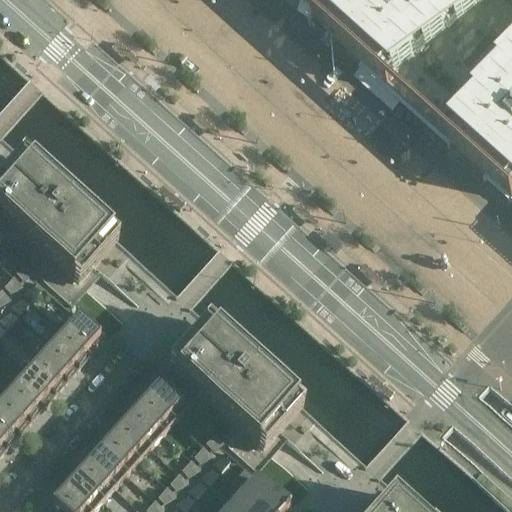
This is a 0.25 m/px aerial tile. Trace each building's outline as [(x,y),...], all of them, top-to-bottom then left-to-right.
[(511,0),(262,0),(314,46),(325,34),(360,66),(349,78),(437,156),(446,146),(449,149),(451,147),(486,179),(484,181),(511,204),(511,203),(511,0)] [(344,97),(332,105),(340,116),(351,108),(344,97)] [(389,128),(377,138),(396,162),(408,153),(389,128)] [(22,160),(0,184),(0,244),(2,246),(72,309),(86,294),(87,293),(102,276),(124,251),(22,160)] [(35,276),(25,268),(15,278),(22,284),(35,276)] [(23,290),(13,281),(3,291),(10,297),(23,290)] [(34,291),(21,298),(31,307),(40,297),(34,291)] [(0,310),(11,304),(1,295),(0,295),(0,310)] [(21,304),(9,311),(19,320),(28,309),(21,304)] [(68,313),(55,327),(91,360),(104,346),(68,313)] [(10,317),(0,321),(0,326),(7,332),(16,322),(10,317)] [(207,326),(156,384),(187,413),(215,437),(224,446),(257,475),(271,460),(272,459),(286,443),(287,442),(309,417),(207,326)] [(55,327),(43,341),(79,373),(91,360),(55,327)] [(43,341),(31,354),(67,387),(79,373),(43,341)] [(31,354),(19,367),(55,400),(67,387),(31,354)] [(19,367),(7,381),(43,413),(55,400),(19,367)] [(7,381),(0,388),(0,398),(31,427),(43,413),(7,381)] [(187,413),(156,384),(143,398),(175,426),(187,413)] [(0,398),(0,423),(19,440),(31,427),(0,398)] [(163,440),(175,426),(143,398),(131,411),(163,440)] [(151,453),(163,440),(131,411),(119,425),(151,453)] [(0,423),(0,447),(7,454),(19,440),(0,423)] [(139,467),(151,453),(119,425),(107,438),(139,467)] [(224,446),(215,437),(205,448),(212,454),(224,446)] [(127,480),(139,467),(107,438),(95,451),(127,480)] [(115,493),(127,480),(95,451),(83,465),(115,493)] [(212,460),(202,451),(193,461),(200,467),(212,460)] [(230,465),(224,460),(211,467),(221,476),(230,465)] [(103,507),(115,493),(83,465),(71,478),(103,507)] [(201,474),(191,465),(181,475),(188,481),(201,474)] [(218,478),(211,473),(199,480),(209,489),(218,478)] [(81,511),(97,511),(103,507),(71,478),(59,491),(81,511)] [(189,487),(179,478),(169,488),(176,494),(189,487)] [(288,511),(256,484),(244,498),(260,511),(288,511)] [(206,492),(200,486),(187,493),(197,502),(206,492)] [(53,511),(81,511),(59,491),(46,505),(53,511)] [(167,492),(157,502),(164,508),(176,501),(167,492)] [(260,511),(244,498),(232,511),(233,511),(260,511)] [(188,511),(192,507),(186,501),(173,509),(177,511),(188,511)] [(414,511),(402,501),(391,511),(414,511)]
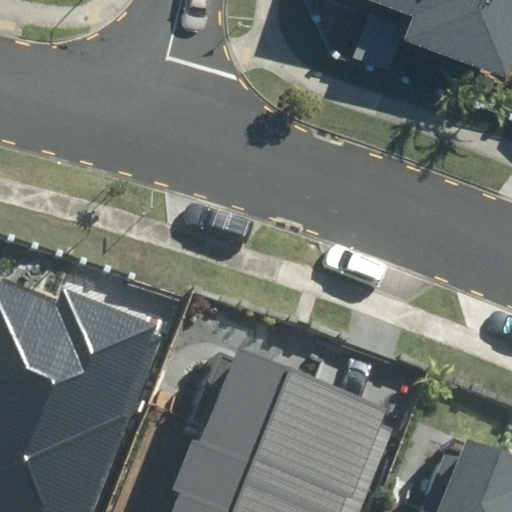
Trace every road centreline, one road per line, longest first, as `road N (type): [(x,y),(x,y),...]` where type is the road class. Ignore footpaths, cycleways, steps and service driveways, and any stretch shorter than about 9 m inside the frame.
road 1 (residential): [(135,115),(511,266)]
road 2 (residential): [(0,88),(135,115)]
road 3 (residential): [(135,115),(175,0)]
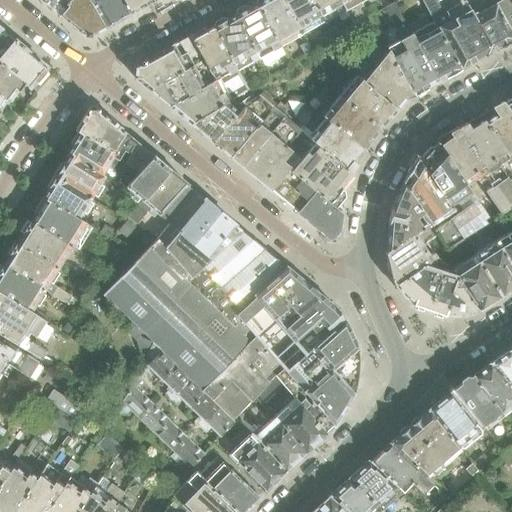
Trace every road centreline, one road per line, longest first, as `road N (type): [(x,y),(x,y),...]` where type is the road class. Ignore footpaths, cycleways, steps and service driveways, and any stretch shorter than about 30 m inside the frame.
road 1 (residential): [(86,72),(320,260),(358,273)]
road 2 (residential): [(511,72),(422,120),(395,150),(373,189),(358,273)]
road 3 (residential): [(282,511),(412,380)]
road 4 (residential): [(0,187),(86,72)]
road 5 (residential): [(86,72),(204,0)]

==*==

# What the task asks:
Print the entries again verbatim, starting at the line that contains "30 m inside the frame." and ending with the final line of the entries.

# Exercise solution:
Trace every road centreline, one road per line, longest first, as `road N (type): [(x,y),(x,y),...]` where type is the road class. Ignore footpaths, cycleways, steps and service driveways, and any stretch shorter than about 30 m inside the frame.
road 1 (residential): [(86,72),(320,260),(358,273)]
road 2 (residential): [(511,72),(422,120),(395,150),(373,189),(358,273)]
road 3 (residential): [(282,511),(412,380)]
road 4 (residential): [(0,187),(86,72)]
road 5 (residential): [(86,72),(204,0)]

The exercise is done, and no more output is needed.